*** Opening SUPPLIED RECORDS ***

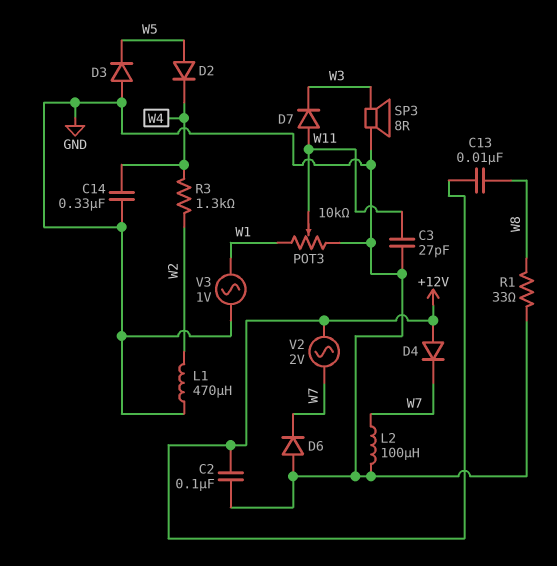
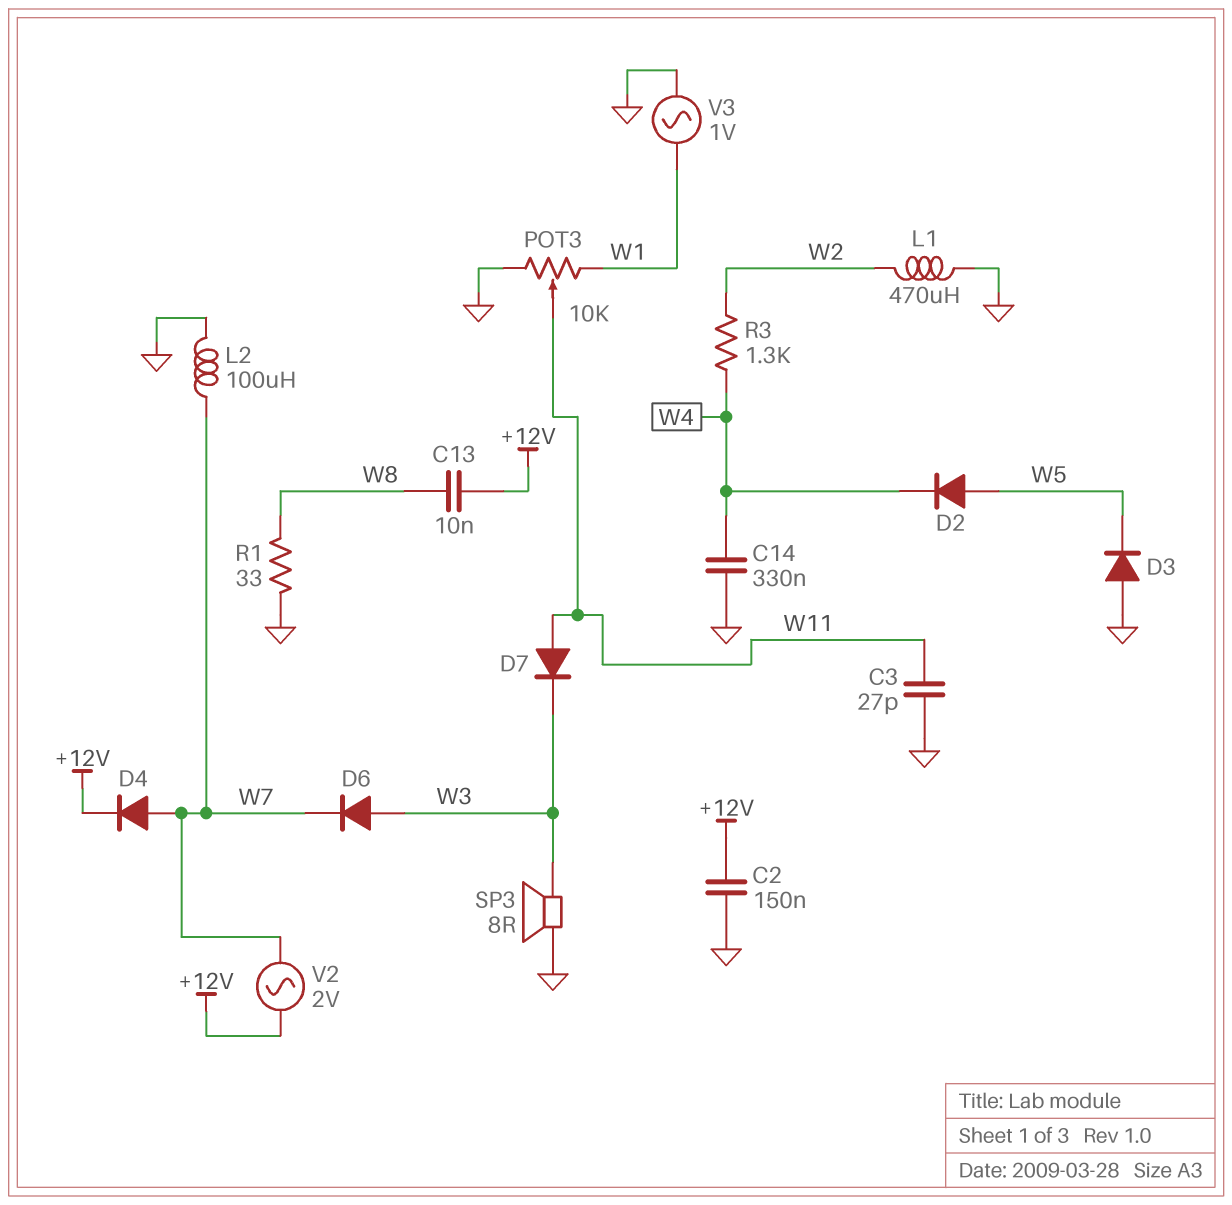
C2: 100nF (+12V, GND) -> 150nF (+12V, GND)
D4: diode (A +12V, K W7) -> diode (A W7, K +12V)
D6: diode (A GND, K W7) -> diode (A W3, K W7)

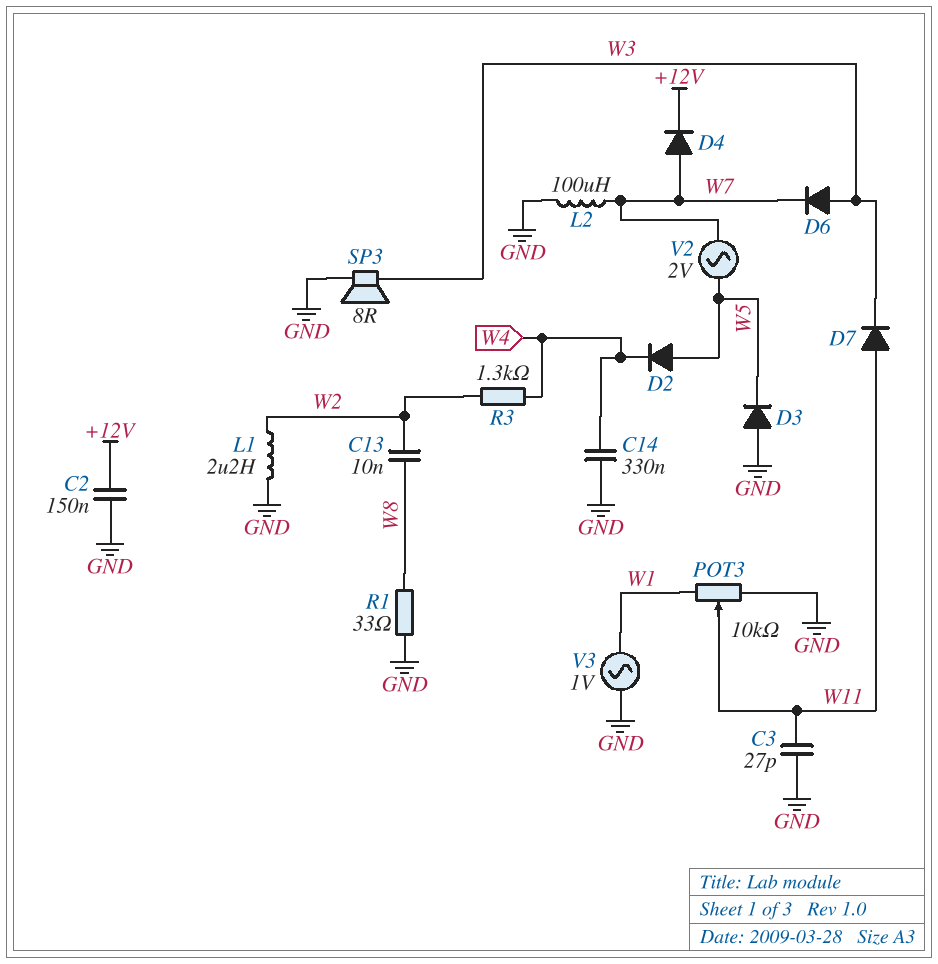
C13: 10nF (+12V, W8) -> 10nF (W2, W8)
L1: 470uH (GND, W2) -> 2.2uH (GND, W2)
V2: AC 2V (+12V, W7) -> AC 2V (W5, W7)

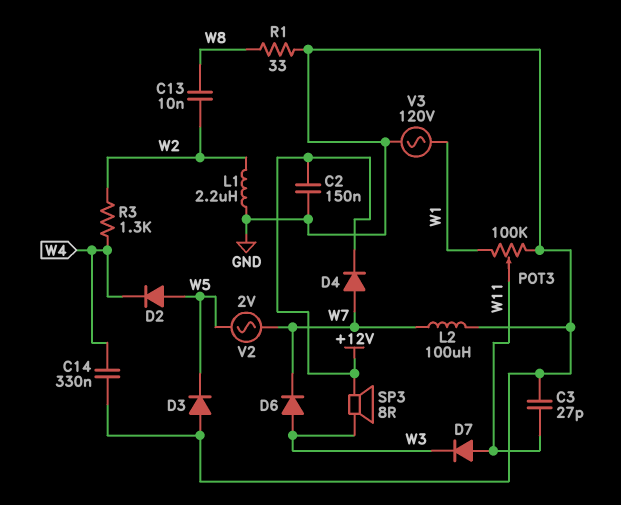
POT3: 10k (GND, W1, wiper W11) -> 100k (GND, W1, wiper W11)
SP3: speaker 8R (GND, W3) -> speaker 8R (+12V, W3)
V3: AC 1V (GND, W1) -> AC 120V (GND, W1)

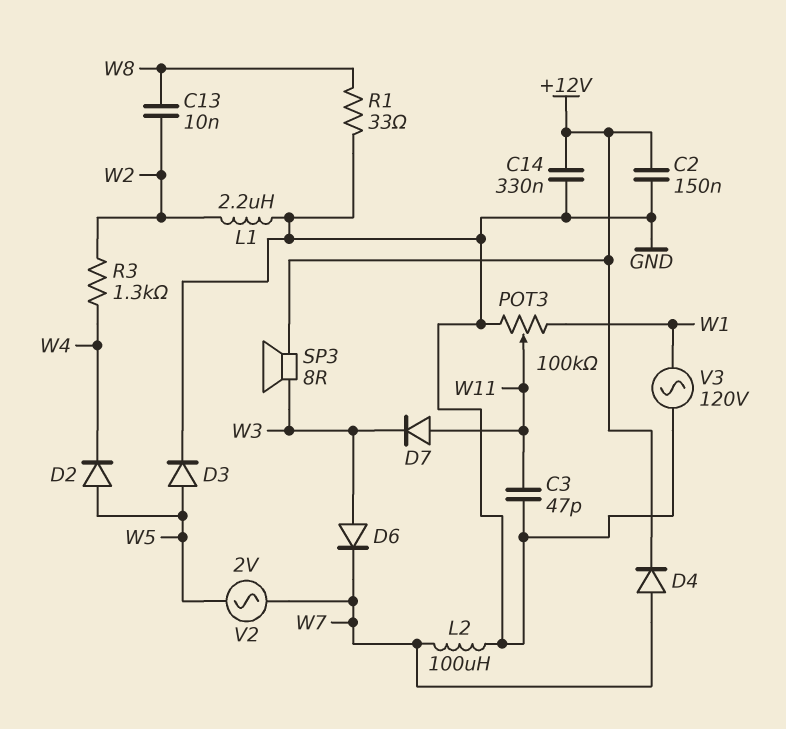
C3: 27pF (GND, W11) -> 47pF (GND, W11)
C14: 330nF (GND, W4) -> 330nF (+12V, GND)
D3: diode (A GND, K W5) -> diode (A W5, K GND)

*** Closing SUPPLIED RECORDS ***

DIRECTIONS: Above are the records; copy from them only the lines starting at the one containing "V2: AC 2V (+12V, W7) -> AC 2V (W5, W7)" and ending at the one containing "C14: 330nF (GND, W4) -> 330nF (+12V, GND)", exactly and without pictures.

TASK SOLUTION:
V2: AC 2V (+12V, W7) -> AC 2V (W5, W7)

POT3: 10k (GND, W1, wiper W11) -> 100k (GND, W1, wiper W11)
SP3: speaker 8R (GND, W3) -> speaker 8R (+12V, W3)
V3: AC 1V (GND, W1) -> AC 120V (GND, W1)

C3: 27pF (GND, W11) -> 47pF (GND, W11)
C14: 330nF (GND, W4) -> 330nF (+12V, GND)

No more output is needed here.